*Brief*: Among the entries below, find the lines with "insert" and copy them.

[Object matching data]

□ □ □ □ □

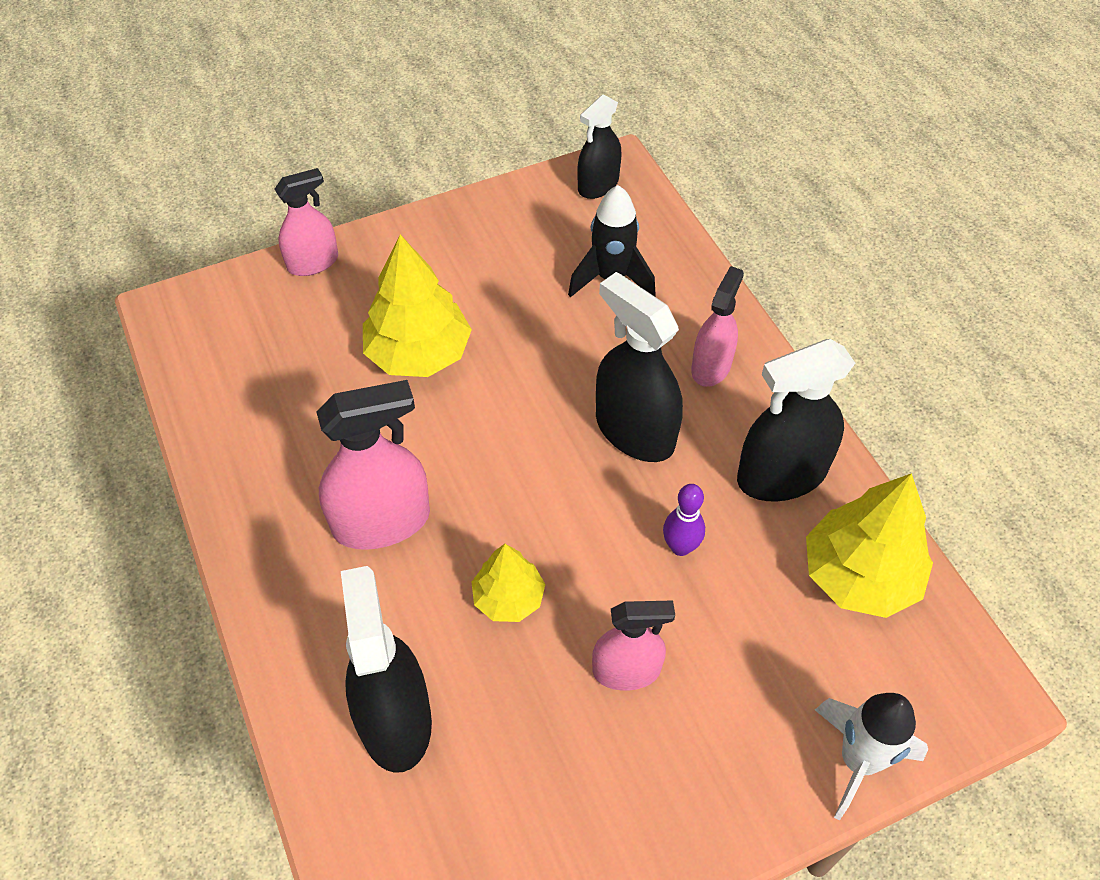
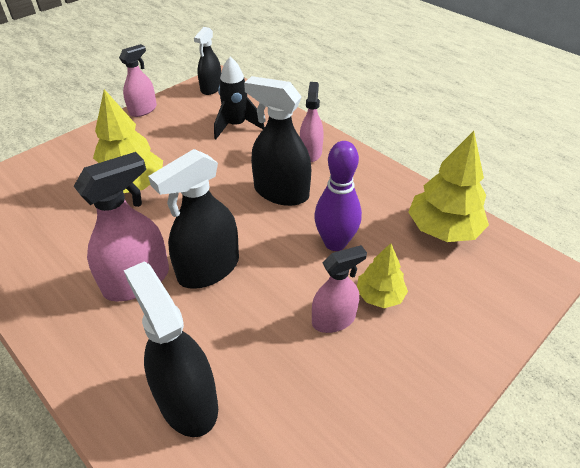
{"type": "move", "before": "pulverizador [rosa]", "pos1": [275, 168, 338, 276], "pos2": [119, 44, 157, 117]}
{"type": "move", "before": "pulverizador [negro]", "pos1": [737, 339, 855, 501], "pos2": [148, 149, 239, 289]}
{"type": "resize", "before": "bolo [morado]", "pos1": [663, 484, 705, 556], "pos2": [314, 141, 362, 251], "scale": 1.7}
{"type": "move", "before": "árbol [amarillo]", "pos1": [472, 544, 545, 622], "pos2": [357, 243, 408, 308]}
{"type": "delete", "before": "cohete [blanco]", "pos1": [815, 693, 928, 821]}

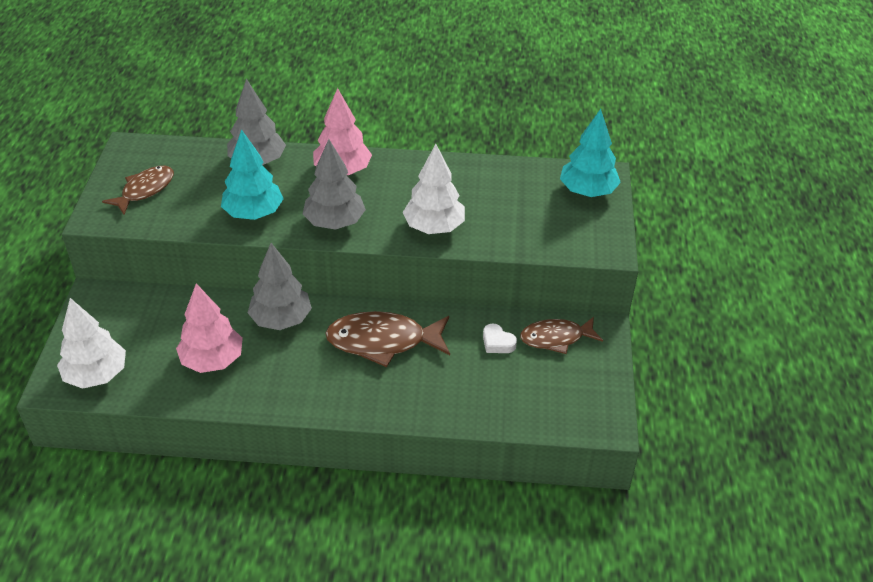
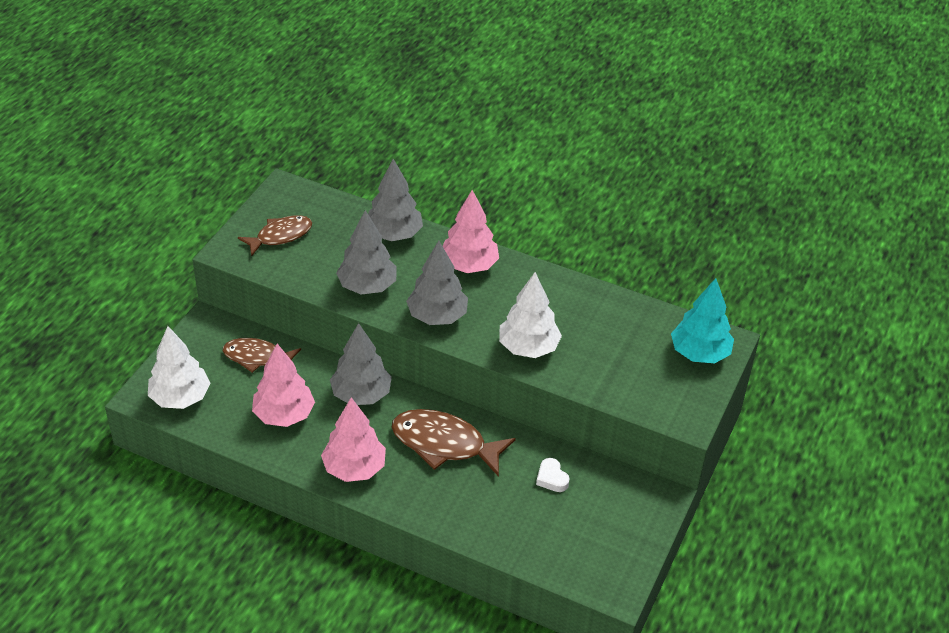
{"type": "recolor", "before": "árbol [turquesa]", "after": "árbol [gris]", "pos1": [221, 129, 284, 220], "pos2": [336, 210, 397, 294]}
{"type": "move", "before": "pez [marrón]", "pos1": [520, 317, 603, 354], "pos2": [223, 338, 301, 373]}
{"type": "insert", "after": "árbol [rosa]", "pos2": [321, 397, 386, 482]}

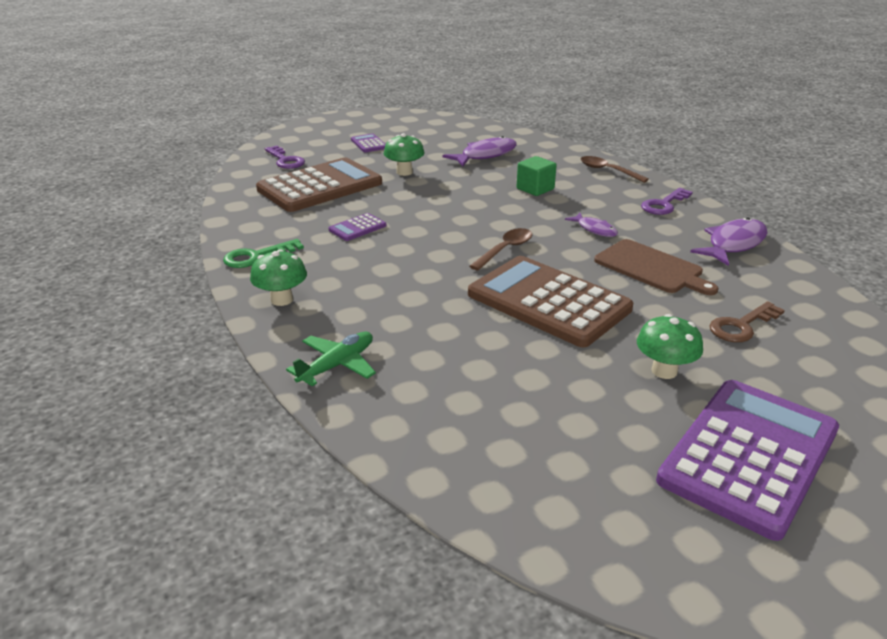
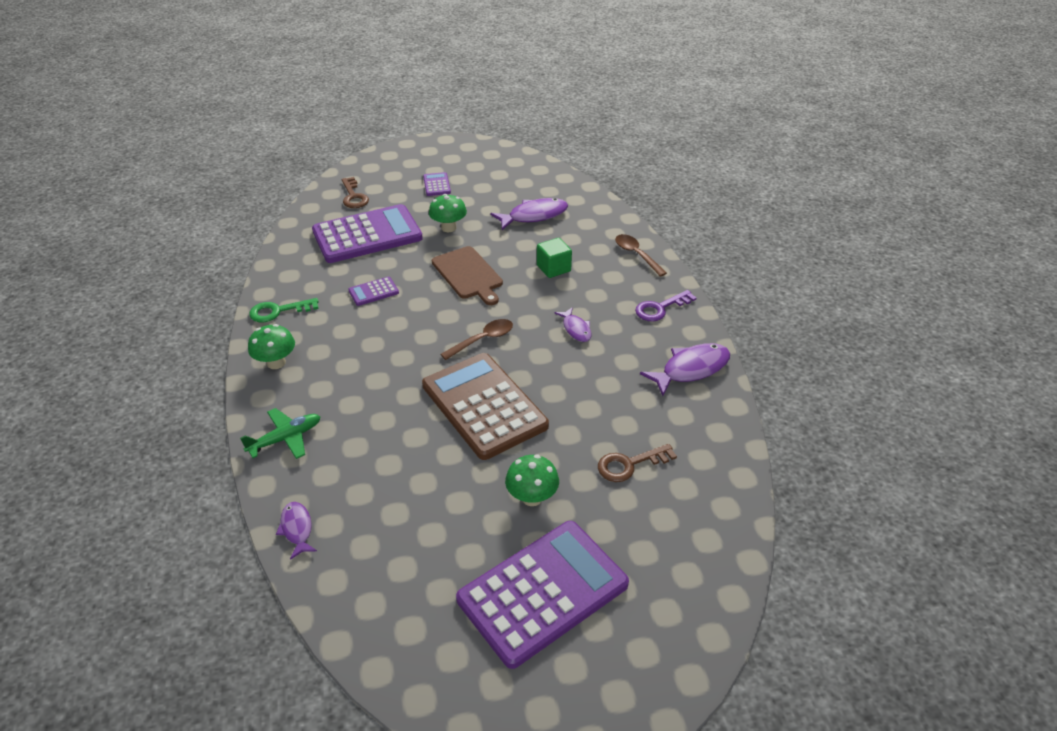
{"type": "recolor", "before": "llave [morado]", "after": "llave [marrón]", "pos1": [265, 146, 305, 169], "pos2": [342, 177, 369, 208]}
{"type": "recolor", "before": "calculadora [marrón]", "after": "calculadora [morado]", "pos1": [256, 157, 382, 212], "pos2": [312, 204, 423, 263]}
{"type": "move", "before": "tabla de cortar [marrón]", "pos1": [594, 239, 719, 295], "pos2": [431, 246, 503, 305]}
{"type": "insert", "after": "pez [morado]", "pos2": [276, 502, 317, 560]}

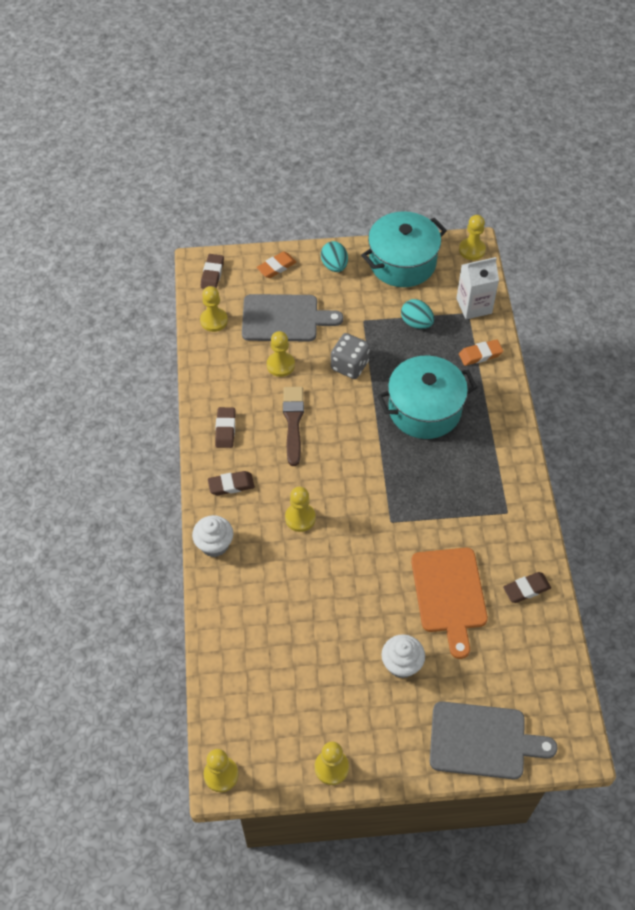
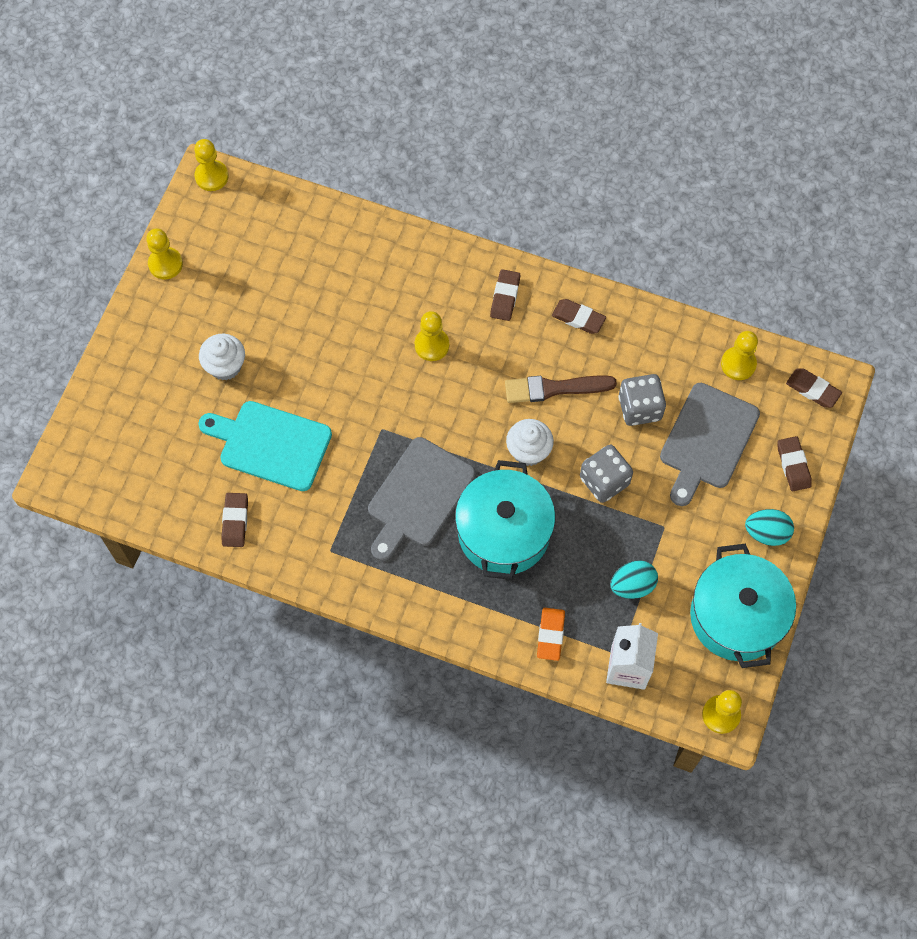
{"type": "recolor", "before": "goma de borrar [naranja]", "after": "goma de borrar [marrón]", "pos1": [257, 251, 296, 278], "pos2": [777, 436, 812, 491]}
{"type": "replace", "before": "peón [amarillo]", "after": "dado [gris]", "pos1": [267, 331, 295, 377], "pos2": [619, 374, 666, 426]}
{"type": "rotate", "before": "pincel [marrón]", "pos1": [283, 387, 304, 466], "pos2": [505, 375, 617, 403], "turn": 150}
{"type": "move", "before": "magdalena [blanco]", "pos1": [192, 515, 233, 557], "pos2": [506, 419, 554, 466]}
{"type": "recolor", "before": "tabla de cortar [naranja]", "after": "tabla de cortar [turquesa]", "pos1": [411, 547, 488, 659], "pos2": [198, 401, 332, 491]}
{"type": "move", "before": "tabla de cortar [gris]", "pos1": [430, 701, 558, 779], "pos2": [368, 437, 476, 561]}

□ □ □ □ □

*Finished task*:
{"type": "insert", "after": "árbol [rosa]", "pos2": [321, 397, 386, 482]}
{"type": "insert", "after": "pez [morado]", "pos2": [276, 502, 317, 560]}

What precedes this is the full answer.